PROBLEM TO SOLVE: Pick out each line below containing "MOSI".

EXERCISE INPUTS:
= = = =

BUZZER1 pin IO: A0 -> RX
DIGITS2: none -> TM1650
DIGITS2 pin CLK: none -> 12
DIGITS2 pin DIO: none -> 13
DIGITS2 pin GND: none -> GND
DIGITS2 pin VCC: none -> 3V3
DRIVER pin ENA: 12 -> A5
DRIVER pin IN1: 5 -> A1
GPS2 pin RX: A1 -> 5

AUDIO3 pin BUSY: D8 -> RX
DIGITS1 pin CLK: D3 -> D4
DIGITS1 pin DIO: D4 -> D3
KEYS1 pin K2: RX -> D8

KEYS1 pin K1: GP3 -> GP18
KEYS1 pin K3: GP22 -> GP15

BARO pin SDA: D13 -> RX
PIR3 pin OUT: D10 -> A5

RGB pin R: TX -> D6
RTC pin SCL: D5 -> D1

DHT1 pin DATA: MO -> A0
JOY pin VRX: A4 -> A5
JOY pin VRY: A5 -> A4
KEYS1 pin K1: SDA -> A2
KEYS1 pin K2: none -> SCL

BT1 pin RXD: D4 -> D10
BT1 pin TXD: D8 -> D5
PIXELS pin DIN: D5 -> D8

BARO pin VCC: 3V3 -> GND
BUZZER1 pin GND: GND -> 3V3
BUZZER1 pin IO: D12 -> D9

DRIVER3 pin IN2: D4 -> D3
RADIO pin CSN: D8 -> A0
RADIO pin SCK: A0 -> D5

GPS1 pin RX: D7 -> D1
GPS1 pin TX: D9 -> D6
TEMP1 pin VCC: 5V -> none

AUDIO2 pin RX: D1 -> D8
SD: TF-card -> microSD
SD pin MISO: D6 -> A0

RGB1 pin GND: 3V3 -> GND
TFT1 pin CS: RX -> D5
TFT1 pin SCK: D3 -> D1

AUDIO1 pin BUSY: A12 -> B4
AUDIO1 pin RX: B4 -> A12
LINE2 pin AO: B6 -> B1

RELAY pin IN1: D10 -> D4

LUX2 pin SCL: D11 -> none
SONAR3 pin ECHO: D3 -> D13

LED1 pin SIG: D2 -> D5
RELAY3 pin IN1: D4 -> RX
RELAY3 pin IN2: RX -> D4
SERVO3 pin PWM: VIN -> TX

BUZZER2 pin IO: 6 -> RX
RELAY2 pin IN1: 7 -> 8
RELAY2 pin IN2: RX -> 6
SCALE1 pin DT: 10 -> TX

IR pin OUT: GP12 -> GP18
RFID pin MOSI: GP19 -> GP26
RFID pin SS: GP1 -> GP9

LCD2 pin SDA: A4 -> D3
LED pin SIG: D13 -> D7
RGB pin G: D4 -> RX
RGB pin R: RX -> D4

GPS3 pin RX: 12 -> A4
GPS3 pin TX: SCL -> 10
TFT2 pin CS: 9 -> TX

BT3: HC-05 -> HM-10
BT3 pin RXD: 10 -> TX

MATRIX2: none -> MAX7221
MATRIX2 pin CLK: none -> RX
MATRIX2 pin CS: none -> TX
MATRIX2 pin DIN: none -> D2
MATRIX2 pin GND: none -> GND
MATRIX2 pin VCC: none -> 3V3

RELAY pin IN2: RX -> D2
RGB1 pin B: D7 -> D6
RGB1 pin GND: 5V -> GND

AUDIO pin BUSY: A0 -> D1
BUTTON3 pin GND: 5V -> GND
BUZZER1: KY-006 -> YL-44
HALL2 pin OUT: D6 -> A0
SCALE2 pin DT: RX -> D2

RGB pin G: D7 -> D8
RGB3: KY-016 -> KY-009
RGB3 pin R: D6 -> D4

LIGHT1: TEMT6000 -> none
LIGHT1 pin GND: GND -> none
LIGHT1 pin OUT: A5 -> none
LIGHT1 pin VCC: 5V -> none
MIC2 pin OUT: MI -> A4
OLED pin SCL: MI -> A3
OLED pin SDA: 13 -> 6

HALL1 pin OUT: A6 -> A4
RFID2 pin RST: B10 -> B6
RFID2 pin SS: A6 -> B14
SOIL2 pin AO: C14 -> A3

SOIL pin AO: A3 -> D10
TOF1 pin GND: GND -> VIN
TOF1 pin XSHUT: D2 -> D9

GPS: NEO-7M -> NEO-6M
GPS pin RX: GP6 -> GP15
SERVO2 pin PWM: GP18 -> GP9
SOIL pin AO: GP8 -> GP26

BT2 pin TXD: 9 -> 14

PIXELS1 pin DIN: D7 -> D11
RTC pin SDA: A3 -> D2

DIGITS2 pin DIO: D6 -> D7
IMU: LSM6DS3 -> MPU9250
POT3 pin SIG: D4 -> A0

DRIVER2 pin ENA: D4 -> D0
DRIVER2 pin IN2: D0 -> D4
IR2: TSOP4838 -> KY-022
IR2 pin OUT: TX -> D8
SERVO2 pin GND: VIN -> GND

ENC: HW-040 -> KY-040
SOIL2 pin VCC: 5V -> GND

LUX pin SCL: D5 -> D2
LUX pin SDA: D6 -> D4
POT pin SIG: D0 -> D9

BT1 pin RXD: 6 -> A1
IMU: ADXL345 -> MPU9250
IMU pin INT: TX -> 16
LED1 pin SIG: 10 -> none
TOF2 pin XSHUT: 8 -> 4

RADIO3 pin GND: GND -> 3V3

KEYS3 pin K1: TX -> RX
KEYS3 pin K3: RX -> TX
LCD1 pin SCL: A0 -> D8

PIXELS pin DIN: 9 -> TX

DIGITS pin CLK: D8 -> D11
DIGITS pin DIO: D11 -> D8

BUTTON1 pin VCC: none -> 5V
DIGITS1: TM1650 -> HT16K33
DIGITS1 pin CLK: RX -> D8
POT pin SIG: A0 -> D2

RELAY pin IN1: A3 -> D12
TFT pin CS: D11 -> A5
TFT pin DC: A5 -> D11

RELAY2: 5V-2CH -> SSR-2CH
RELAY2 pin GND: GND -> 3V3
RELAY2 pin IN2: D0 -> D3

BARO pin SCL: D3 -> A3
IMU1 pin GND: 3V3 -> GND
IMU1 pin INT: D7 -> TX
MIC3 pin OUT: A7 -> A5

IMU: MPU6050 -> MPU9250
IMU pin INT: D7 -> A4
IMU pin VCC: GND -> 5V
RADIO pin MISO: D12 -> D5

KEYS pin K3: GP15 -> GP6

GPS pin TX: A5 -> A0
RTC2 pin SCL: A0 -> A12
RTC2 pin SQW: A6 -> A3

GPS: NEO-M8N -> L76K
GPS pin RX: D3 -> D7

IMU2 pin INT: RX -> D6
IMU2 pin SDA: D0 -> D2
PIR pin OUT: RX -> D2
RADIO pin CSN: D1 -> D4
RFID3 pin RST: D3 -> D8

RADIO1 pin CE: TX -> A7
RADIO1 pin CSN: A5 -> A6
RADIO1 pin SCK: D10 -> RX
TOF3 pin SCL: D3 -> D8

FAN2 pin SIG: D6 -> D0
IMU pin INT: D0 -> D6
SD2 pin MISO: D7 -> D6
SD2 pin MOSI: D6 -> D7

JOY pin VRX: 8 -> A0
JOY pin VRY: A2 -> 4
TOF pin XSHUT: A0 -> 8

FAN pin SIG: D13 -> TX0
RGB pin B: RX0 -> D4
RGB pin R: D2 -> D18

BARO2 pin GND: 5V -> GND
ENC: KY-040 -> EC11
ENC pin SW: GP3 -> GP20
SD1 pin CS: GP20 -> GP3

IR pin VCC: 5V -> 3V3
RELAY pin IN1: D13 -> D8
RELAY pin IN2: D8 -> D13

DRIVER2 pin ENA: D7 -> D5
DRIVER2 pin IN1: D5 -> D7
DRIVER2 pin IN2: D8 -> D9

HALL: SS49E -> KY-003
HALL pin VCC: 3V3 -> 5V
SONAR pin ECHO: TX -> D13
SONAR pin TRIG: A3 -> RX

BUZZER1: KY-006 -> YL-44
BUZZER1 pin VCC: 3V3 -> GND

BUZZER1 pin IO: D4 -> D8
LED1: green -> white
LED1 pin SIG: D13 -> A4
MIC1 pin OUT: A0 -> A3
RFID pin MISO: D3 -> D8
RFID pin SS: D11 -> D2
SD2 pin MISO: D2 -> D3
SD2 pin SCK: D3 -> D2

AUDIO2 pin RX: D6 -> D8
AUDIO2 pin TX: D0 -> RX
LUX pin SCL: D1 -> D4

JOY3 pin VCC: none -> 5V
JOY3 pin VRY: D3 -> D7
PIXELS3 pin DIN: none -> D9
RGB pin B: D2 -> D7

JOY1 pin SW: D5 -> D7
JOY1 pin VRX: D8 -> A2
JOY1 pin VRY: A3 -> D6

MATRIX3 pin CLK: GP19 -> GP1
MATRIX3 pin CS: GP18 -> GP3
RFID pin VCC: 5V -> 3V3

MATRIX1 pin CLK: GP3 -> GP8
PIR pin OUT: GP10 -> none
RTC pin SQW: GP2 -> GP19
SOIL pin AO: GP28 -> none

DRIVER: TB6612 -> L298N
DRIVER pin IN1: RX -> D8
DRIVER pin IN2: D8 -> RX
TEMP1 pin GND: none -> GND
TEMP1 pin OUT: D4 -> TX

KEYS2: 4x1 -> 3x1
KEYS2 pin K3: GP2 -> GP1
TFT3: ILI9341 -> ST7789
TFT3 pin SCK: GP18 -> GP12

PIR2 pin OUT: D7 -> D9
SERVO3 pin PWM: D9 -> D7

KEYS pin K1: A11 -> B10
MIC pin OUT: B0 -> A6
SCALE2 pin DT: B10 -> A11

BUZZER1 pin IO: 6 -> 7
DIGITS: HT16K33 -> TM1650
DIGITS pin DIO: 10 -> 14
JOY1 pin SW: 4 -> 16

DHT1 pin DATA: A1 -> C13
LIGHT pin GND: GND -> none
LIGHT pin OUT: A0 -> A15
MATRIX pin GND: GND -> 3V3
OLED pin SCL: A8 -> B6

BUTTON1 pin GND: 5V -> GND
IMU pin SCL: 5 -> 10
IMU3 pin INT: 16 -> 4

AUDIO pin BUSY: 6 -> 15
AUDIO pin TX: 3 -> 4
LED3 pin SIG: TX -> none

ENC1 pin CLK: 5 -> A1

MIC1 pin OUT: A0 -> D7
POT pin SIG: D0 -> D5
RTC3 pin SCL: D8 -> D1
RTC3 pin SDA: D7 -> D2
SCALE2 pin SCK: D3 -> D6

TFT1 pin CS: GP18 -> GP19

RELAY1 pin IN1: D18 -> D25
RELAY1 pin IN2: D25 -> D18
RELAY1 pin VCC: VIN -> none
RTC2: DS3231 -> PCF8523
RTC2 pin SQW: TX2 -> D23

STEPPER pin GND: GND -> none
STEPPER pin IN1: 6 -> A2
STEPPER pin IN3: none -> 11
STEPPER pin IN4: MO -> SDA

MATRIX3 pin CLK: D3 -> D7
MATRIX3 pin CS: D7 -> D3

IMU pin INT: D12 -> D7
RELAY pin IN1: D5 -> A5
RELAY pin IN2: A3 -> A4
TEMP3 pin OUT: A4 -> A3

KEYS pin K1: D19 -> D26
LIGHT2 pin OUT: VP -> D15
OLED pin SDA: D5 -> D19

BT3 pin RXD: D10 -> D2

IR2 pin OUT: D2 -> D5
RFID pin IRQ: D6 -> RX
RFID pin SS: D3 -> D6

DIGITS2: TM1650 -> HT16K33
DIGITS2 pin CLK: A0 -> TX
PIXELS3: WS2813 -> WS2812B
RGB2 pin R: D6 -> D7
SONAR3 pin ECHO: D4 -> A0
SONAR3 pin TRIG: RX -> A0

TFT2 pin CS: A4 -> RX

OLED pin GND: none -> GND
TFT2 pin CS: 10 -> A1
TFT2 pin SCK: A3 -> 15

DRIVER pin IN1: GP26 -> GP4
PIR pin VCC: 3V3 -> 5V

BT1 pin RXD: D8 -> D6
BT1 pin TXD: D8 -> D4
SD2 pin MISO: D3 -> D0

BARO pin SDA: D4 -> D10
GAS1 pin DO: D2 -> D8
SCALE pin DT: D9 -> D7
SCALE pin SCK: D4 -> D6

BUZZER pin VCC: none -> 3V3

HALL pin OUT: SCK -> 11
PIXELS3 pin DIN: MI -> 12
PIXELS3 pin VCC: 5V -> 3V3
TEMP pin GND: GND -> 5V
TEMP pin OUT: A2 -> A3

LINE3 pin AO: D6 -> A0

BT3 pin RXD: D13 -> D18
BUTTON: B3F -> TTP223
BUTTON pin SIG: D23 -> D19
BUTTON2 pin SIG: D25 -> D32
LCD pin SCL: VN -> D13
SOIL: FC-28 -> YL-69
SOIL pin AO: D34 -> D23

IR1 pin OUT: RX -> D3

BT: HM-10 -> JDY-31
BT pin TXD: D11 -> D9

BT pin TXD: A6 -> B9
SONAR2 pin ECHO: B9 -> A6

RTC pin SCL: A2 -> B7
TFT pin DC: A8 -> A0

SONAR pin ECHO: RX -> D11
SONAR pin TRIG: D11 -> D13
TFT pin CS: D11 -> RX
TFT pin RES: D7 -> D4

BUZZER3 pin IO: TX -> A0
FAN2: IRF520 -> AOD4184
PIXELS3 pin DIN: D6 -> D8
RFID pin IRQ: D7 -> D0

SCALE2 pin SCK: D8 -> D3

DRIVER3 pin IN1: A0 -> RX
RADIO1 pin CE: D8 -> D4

= = = =

TASK ANSWER:
RFID pin MOSI: GP19 -> GP26
SD2 pin MOSI: D6 -> D7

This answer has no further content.